#### The exercise:
From the rows below, keep only the lines that contain the string "point", matching its case. Copy each of those lines.

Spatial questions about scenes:
***
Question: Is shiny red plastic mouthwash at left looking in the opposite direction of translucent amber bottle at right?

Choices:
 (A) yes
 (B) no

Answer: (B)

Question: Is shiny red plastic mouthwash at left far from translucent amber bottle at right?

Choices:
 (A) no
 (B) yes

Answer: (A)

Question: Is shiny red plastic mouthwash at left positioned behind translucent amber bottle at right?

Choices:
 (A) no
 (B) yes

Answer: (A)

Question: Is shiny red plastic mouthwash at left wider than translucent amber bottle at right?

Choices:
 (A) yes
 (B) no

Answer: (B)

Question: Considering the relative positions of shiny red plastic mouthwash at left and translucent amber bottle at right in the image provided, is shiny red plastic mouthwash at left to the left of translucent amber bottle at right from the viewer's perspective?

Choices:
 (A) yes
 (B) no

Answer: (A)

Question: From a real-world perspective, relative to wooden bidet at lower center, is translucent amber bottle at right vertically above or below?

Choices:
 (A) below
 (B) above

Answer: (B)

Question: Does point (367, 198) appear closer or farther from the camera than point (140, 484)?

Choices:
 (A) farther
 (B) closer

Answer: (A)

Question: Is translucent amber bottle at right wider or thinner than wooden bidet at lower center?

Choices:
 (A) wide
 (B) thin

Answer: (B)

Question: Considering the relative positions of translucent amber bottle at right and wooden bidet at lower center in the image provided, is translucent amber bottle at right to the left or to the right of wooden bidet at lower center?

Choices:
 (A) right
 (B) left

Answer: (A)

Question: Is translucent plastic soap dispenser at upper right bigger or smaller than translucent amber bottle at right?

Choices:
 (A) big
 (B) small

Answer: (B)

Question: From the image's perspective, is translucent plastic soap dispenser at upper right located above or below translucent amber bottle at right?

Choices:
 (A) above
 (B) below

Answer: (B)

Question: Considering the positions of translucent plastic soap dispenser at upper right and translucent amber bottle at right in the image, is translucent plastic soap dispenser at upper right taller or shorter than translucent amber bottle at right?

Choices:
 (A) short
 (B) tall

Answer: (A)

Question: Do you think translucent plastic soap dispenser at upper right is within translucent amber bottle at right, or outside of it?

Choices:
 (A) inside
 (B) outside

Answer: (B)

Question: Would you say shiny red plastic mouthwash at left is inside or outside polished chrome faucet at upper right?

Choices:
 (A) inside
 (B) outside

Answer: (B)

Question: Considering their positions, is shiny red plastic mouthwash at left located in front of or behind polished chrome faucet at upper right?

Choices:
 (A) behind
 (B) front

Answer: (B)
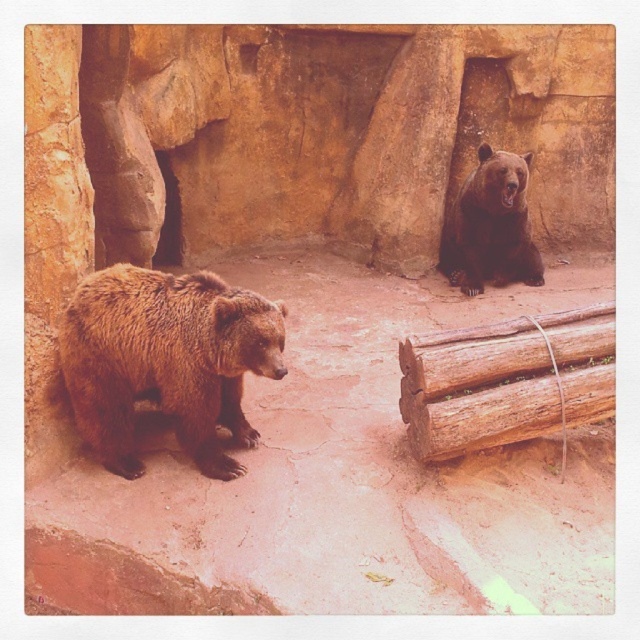
Question: Among these objects, which one is farthest from the camera?

Choices:
 (A) brown rough wood at lower right
 (B) brown furry bear at upper right
 (C) brown furry bear at left

Answer: (B)

Question: Which object is farther from the camera taking this photo?

Choices:
 (A) brown furry bear at upper right
 (B) brown rough wood at lower right
 (C) brown furry bear at left

Answer: (A)

Question: Which point is farther to the camera?

Choices:
 (A) brown rough wood at lower right
 (B) brown furry bear at upper right

Answer: (B)

Question: Does brown rough wood at lower right have a smaller size compared to brown furry bear at upper right?

Choices:
 (A) no
 (B) yes

Answer: (B)

Question: Is brown furry bear at left smaller than brown furry bear at upper right?

Choices:
 (A) no
 (B) yes

Answer: (B)

Question: Considering the relative positions of brown furry bear at left and brown rough wood at lower right in the image provided, where is brown furry bear at left located with respect to brown rough wood at lower right?

Choices:
 (A) left
 (B) right

Answer: (A)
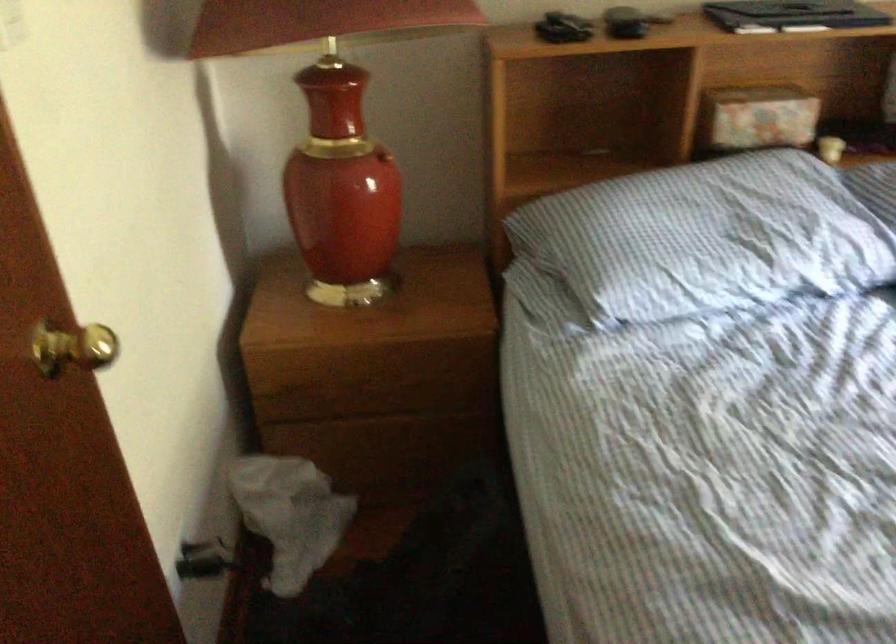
***
#### The reply:
Question: Does point (367, 198) appear closer or farther from the camera than point (140, 484)?
Question: Which point is farther to the camera?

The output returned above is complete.